Data for processing below:
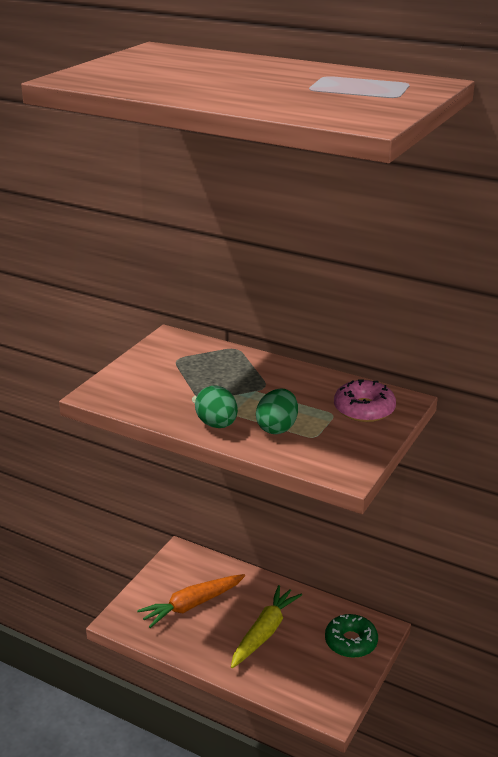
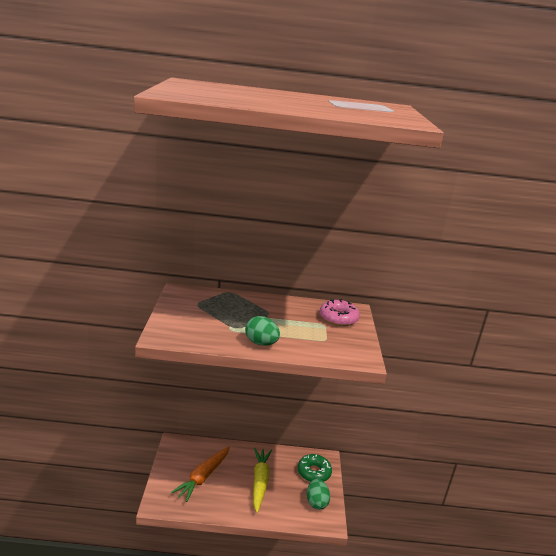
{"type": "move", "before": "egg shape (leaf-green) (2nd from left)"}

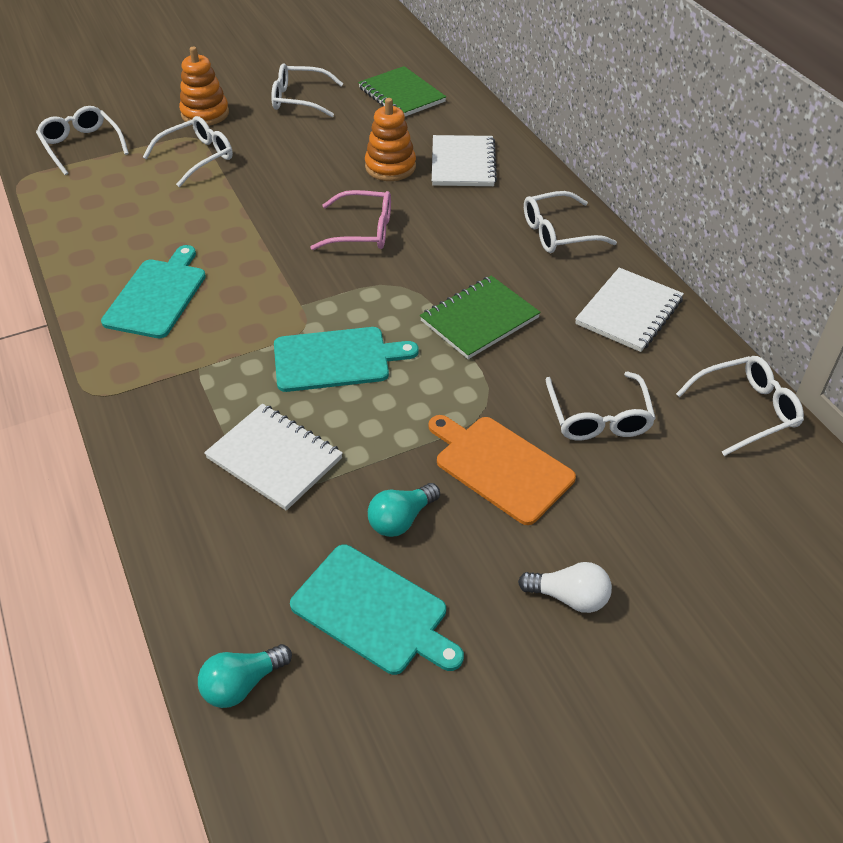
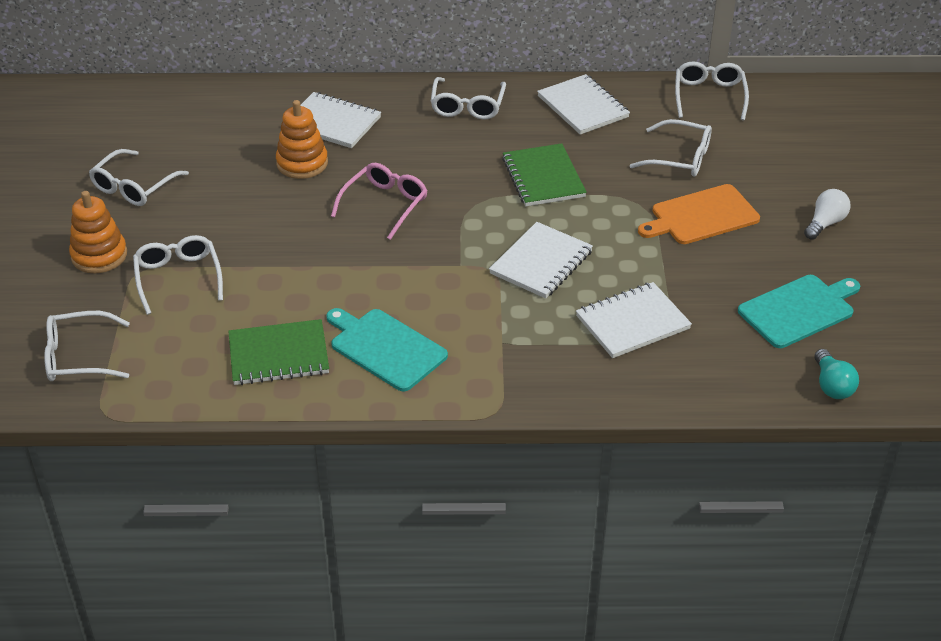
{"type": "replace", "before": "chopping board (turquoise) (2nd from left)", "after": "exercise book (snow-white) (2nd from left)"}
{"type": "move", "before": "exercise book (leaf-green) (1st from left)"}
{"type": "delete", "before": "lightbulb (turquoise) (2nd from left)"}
End of Data for processing.
Data for processing below:
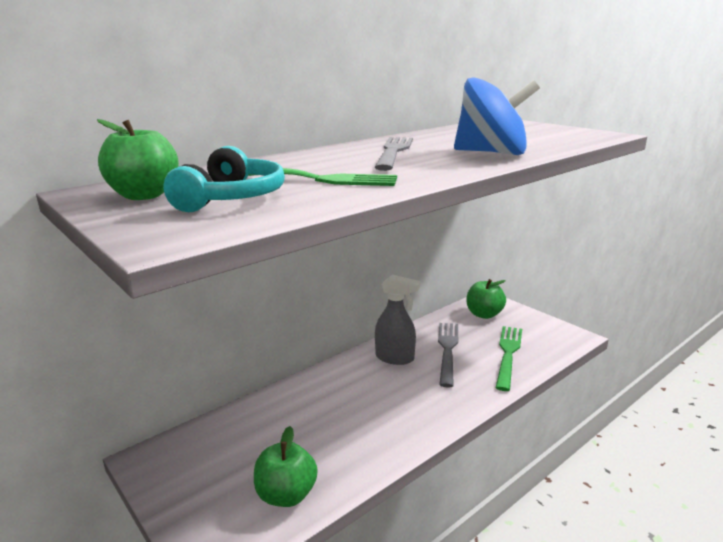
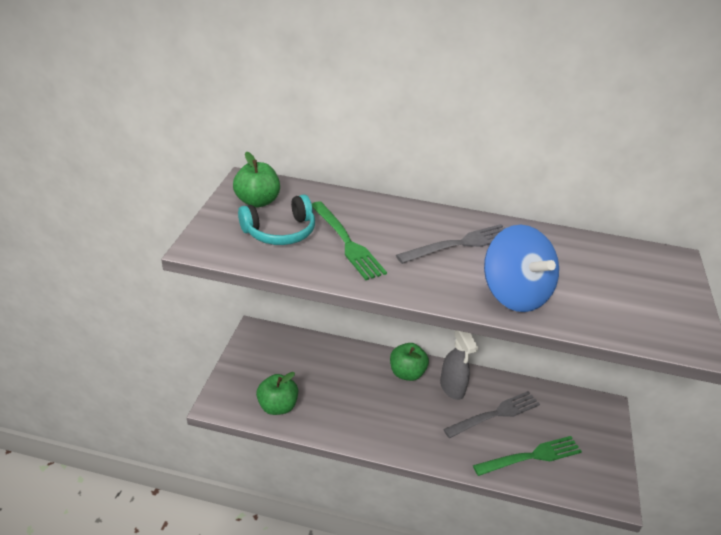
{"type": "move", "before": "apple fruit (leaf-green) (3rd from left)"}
End of Data for processing.
**What the task requires**.
Look through the material and report how many of its lines hold the string "green", giving the number only.

**Exercise solution**.
3